* [Exercise instructions] Although the entries contain pictures, only their text goes into the copy, set down exactly.

[Object state change records]
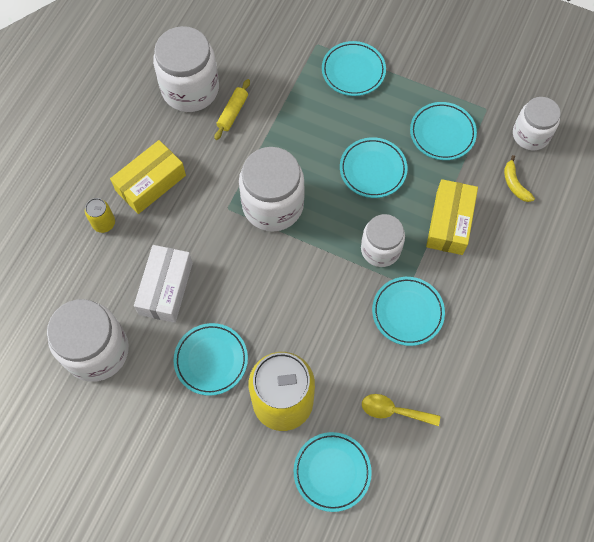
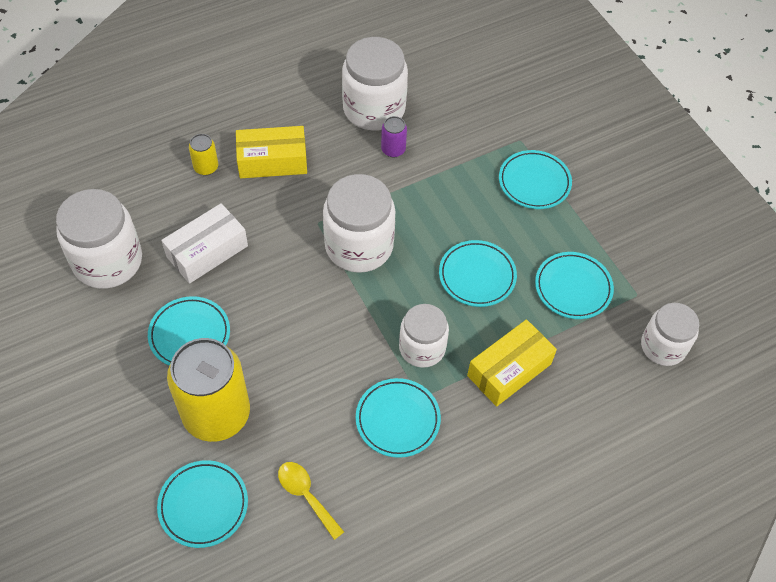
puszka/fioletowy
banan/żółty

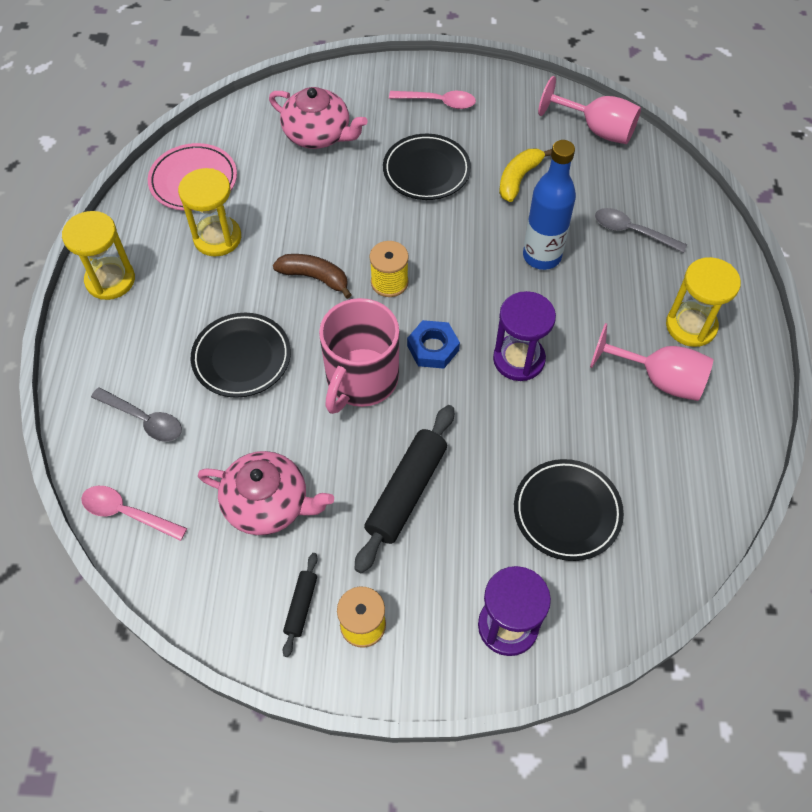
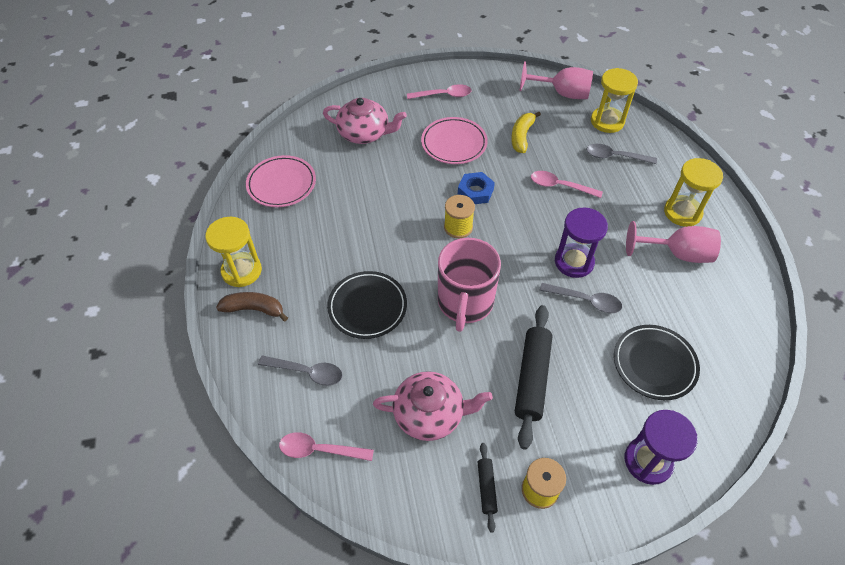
klepsydra/żółty (2nd from left)
banan/brązowy
talerz/różowy (2nd from left)
nakrętka/niebieski
łyżka/różowy (3rd from left)
łyżka/szary (2nd from left)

* [Answer for the task]
puszka/fioletowy
banan/żółty

klepsydra/żółty (2nd from left)
banan/brązowy
talerz/różowy (2nd from left)
nakrętka/niebieski
łyżka/różowy (3rd from left)
łyżka/szary (2nd from left)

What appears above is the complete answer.